Description of the task: Your answer is to be the exact text of the lines from the one containing "JOY pin SW: B14 -> B7" through the final line of the entries, restated in full, with pictures omitted.

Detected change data
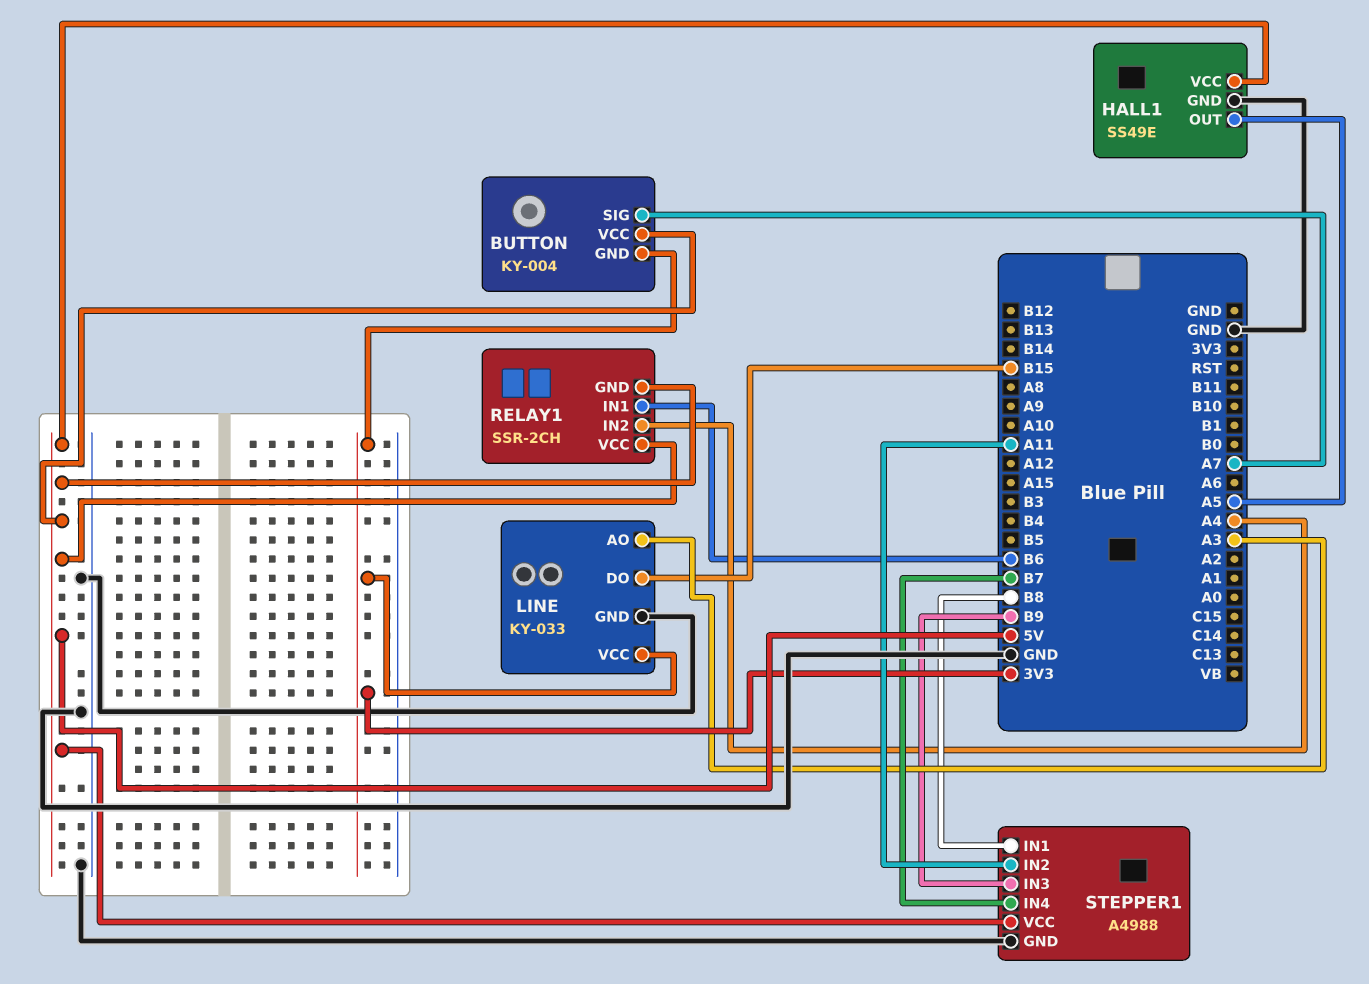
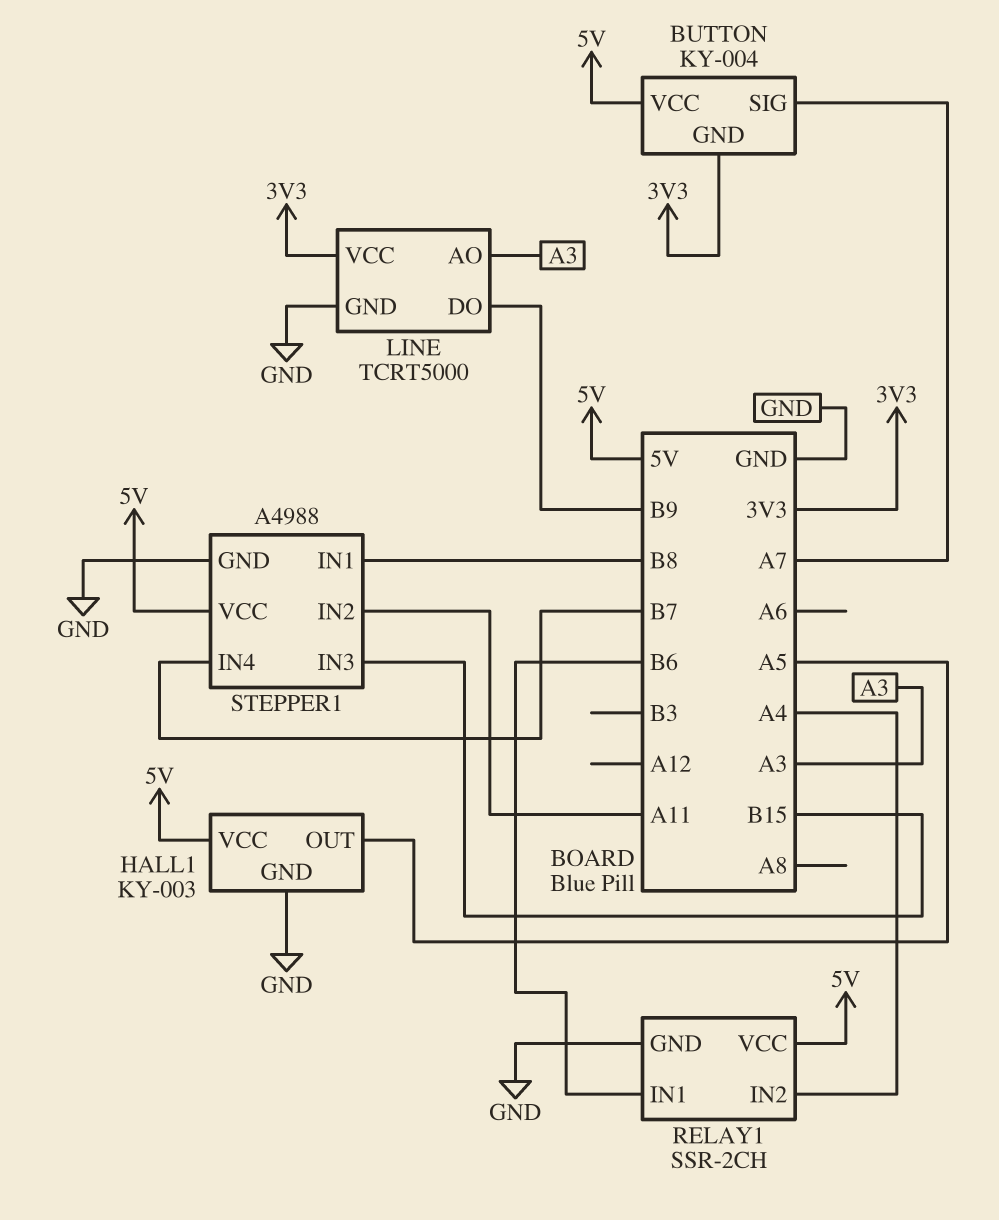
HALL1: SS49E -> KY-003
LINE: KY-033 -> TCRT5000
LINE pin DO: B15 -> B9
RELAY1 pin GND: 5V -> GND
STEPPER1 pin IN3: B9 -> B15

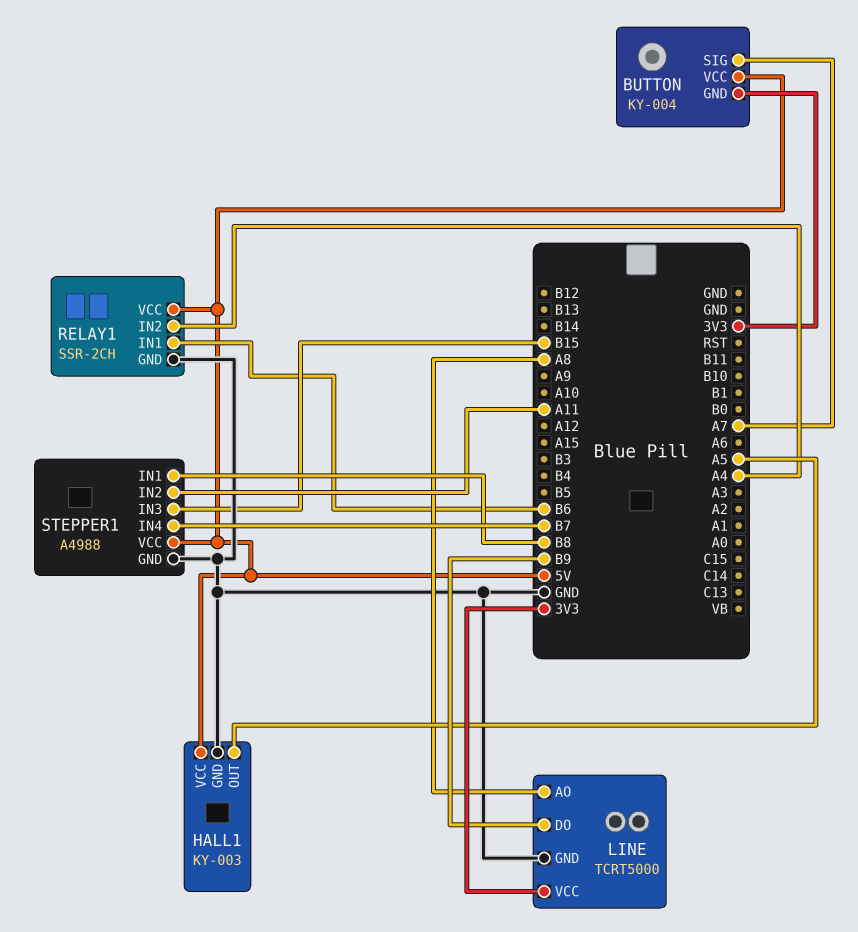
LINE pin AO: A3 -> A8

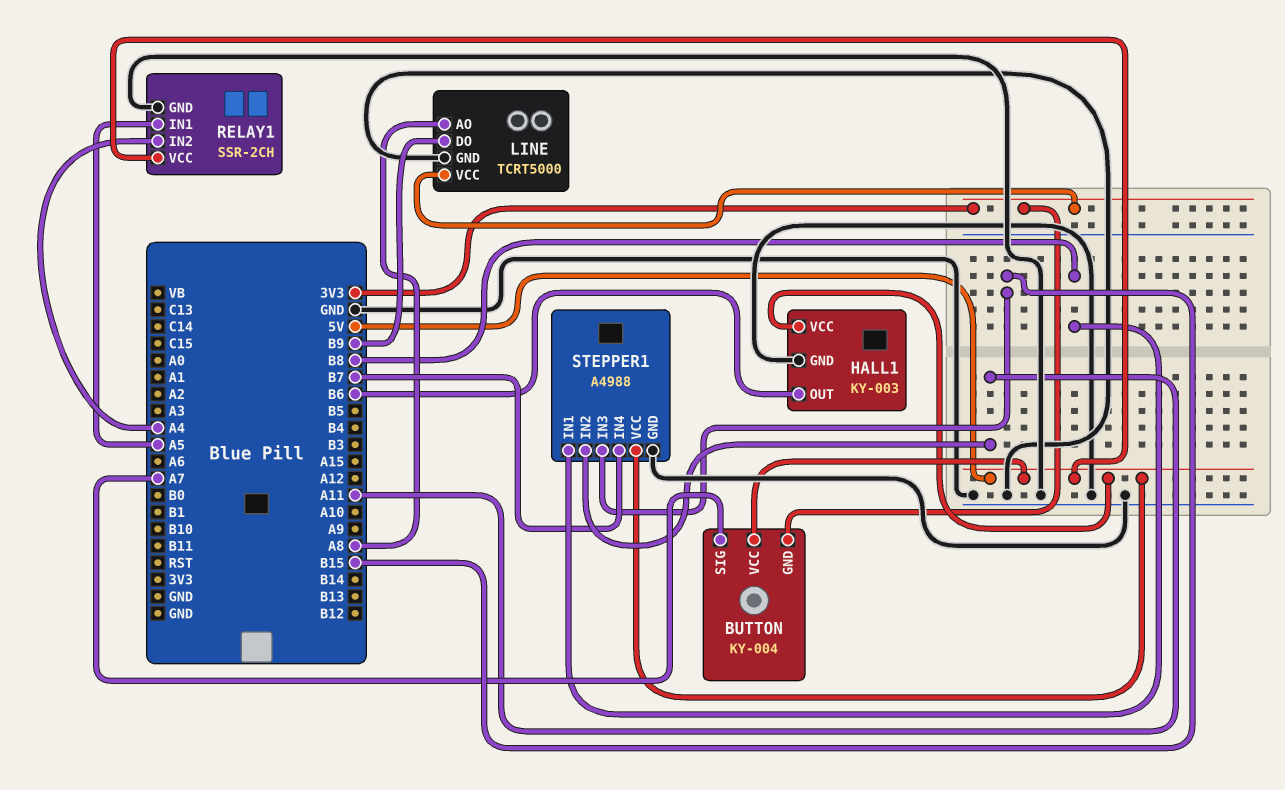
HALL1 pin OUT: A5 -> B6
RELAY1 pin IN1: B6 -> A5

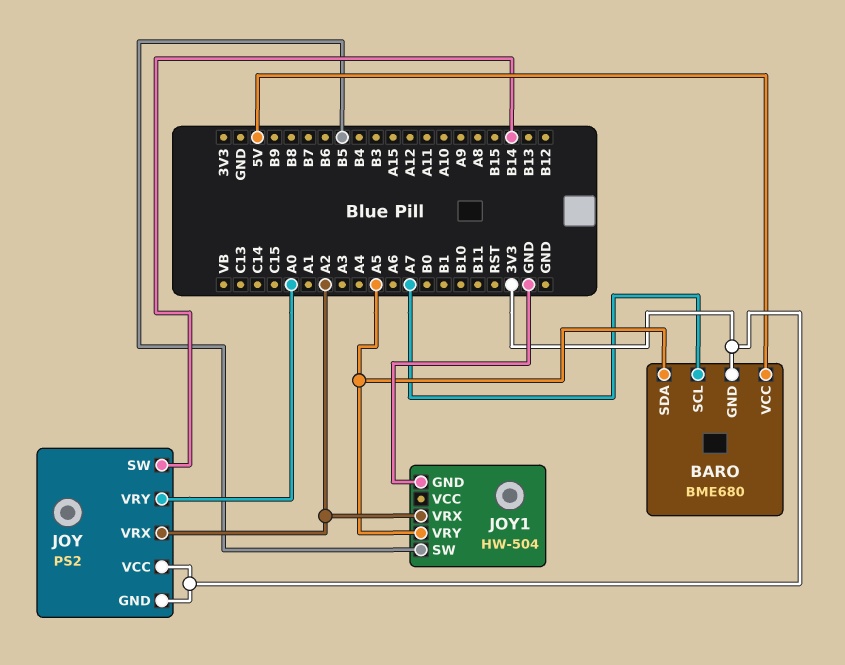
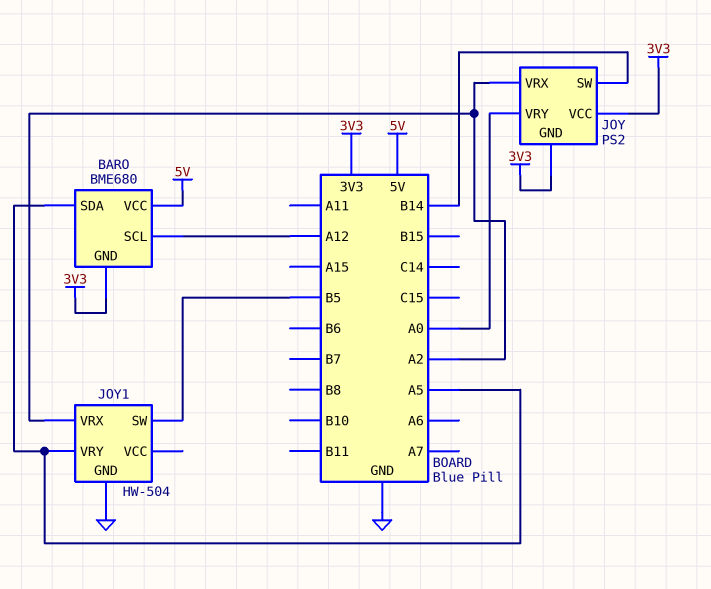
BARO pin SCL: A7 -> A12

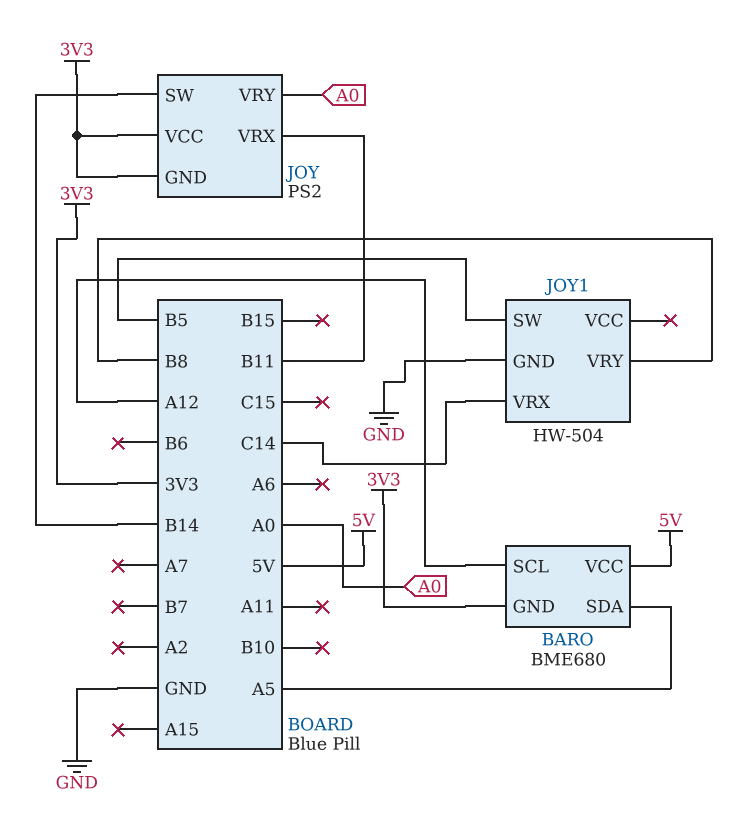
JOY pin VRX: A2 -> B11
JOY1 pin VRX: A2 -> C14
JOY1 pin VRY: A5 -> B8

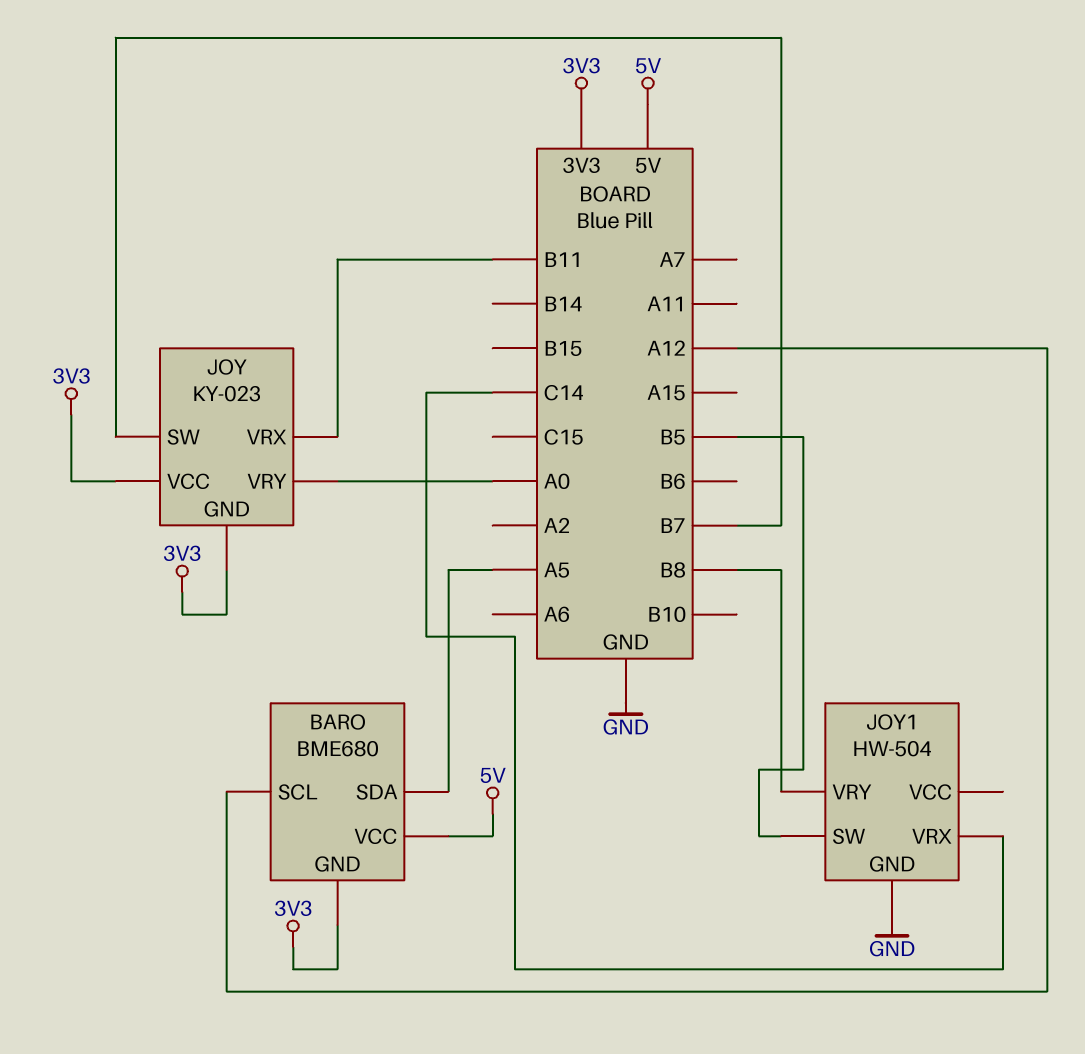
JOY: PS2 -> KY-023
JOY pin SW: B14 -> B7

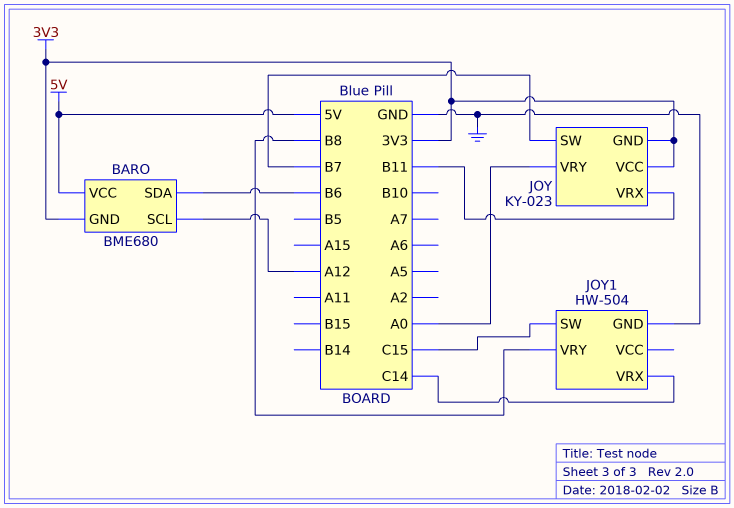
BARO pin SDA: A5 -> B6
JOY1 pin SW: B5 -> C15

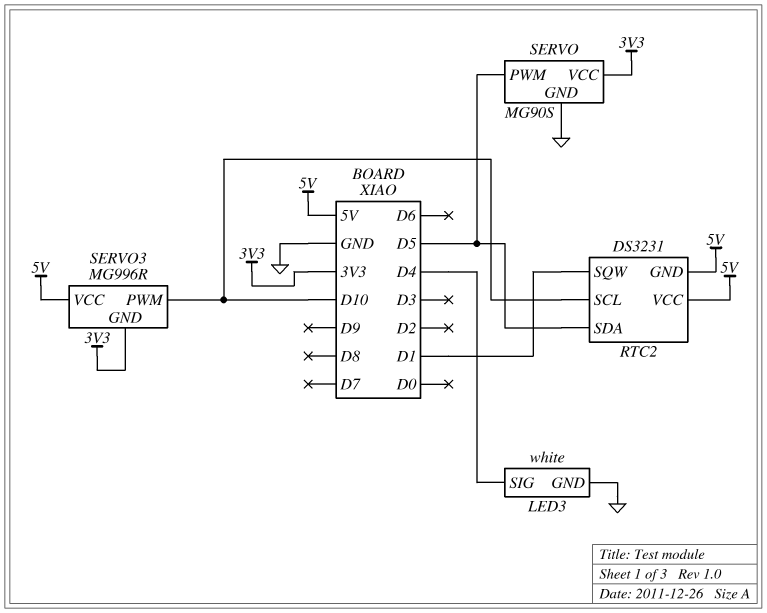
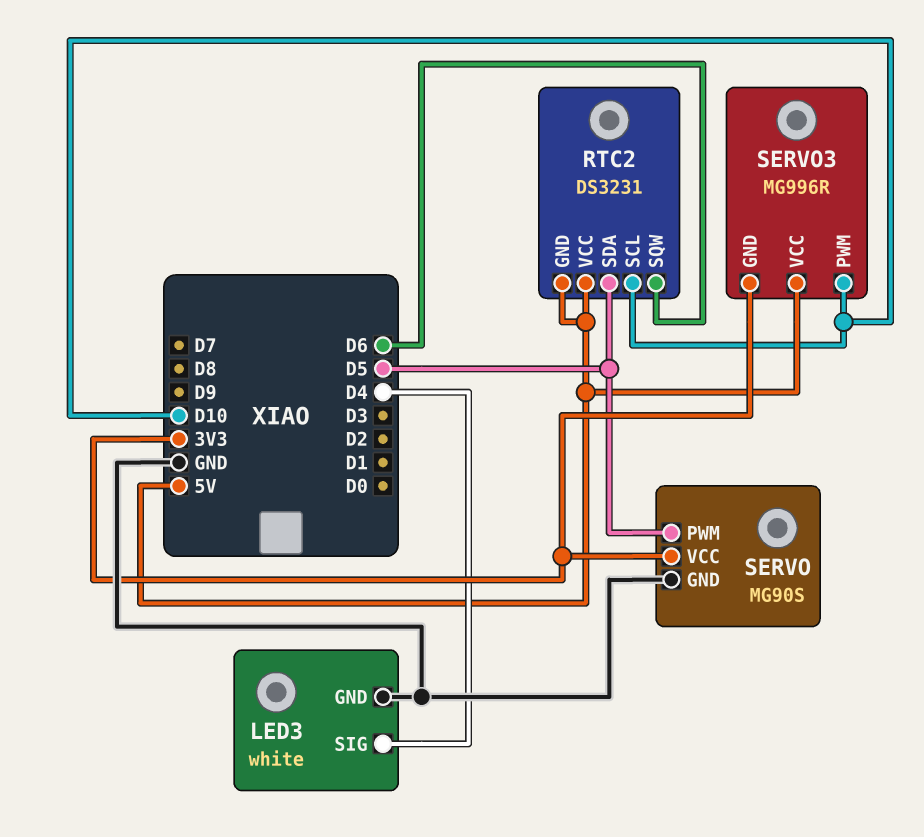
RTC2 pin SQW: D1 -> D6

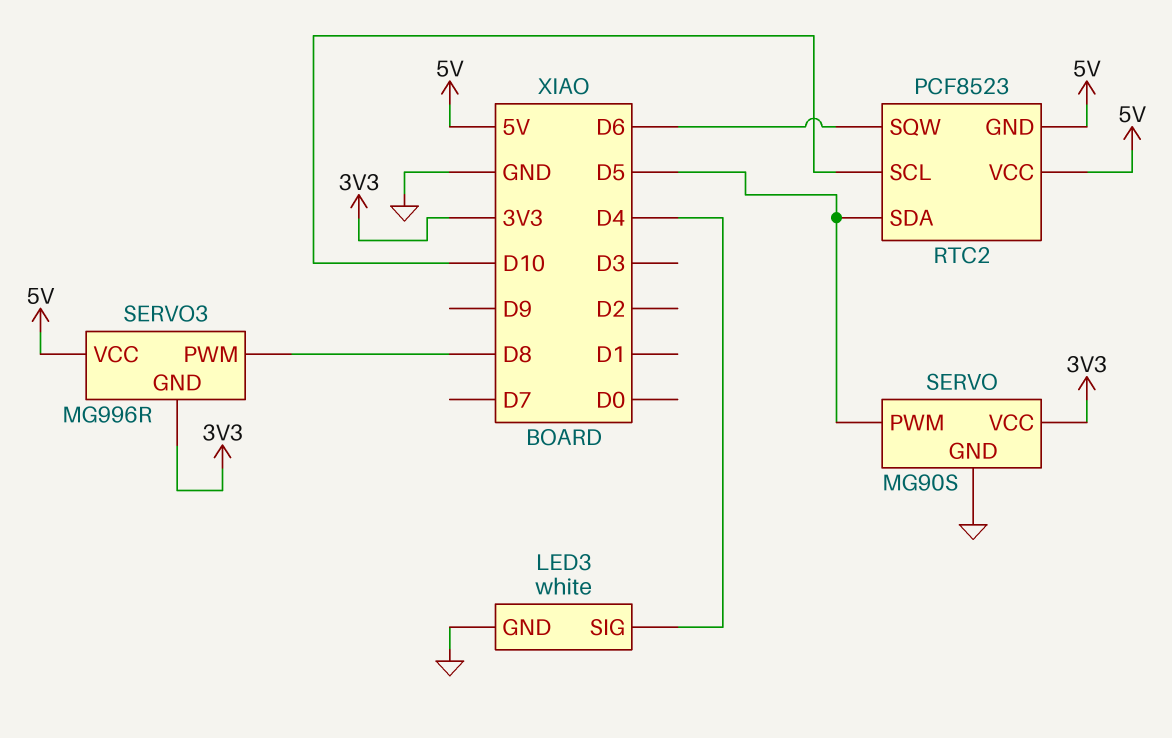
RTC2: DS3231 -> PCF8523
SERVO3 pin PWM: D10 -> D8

Reply:
JOY pin SW: B14 -> B7

BARO pin SDA: A5 -> B6
JOY1 pin SW: B5 -> C15

RTC2 pin SQW: D1 -> D6

RTC2: DS3231 -> PCF8523
SERVO3 pin PWM: D10 -> D8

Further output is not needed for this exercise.